What is required
Would you repeat, exactly as given, the line with "grey truck [179,383,246,431]" and every line after it to the end of the entries?

[Image change detection data]
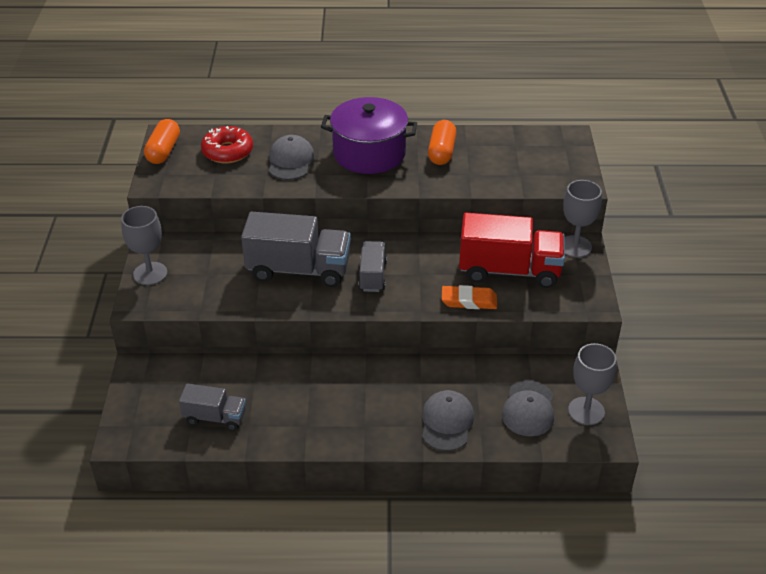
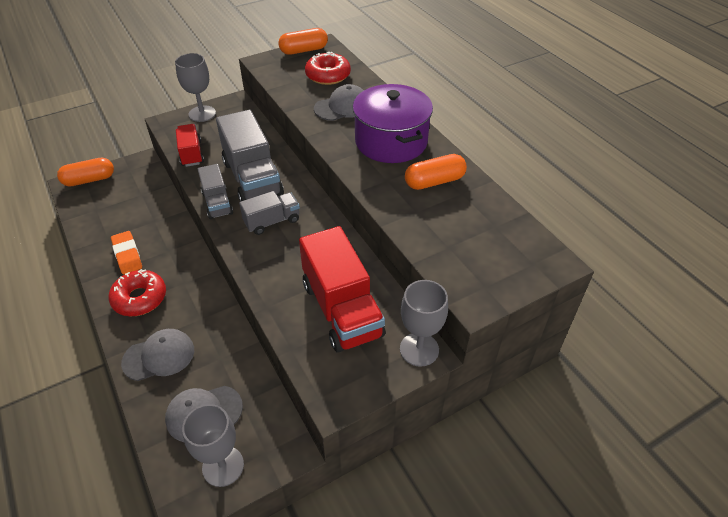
camera: 60 degrees right, 5 degrees up
grey truck [179,383,246,431] -> grey truck moved to [198,164,233,219]
orange eraser [442,285,497,309] -> orange eraser moved to [111,231,142,275]
none -> orange capsule [57,158,114,187]
none -> red donut [109,269,166,316]
none -> red truck [176,124,204,167]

Answer to this exercise
grey truck [179,383,246,431] -> grey truck moved to [198,164,233,219]
orange eraser [442,285,497,309] -> orange eraser moved to [111,231,142,275]
none -> orange capsule [57,158,114,187]
none -> red donut [109,269,166,316]
none -> red truck [176,124,204,167]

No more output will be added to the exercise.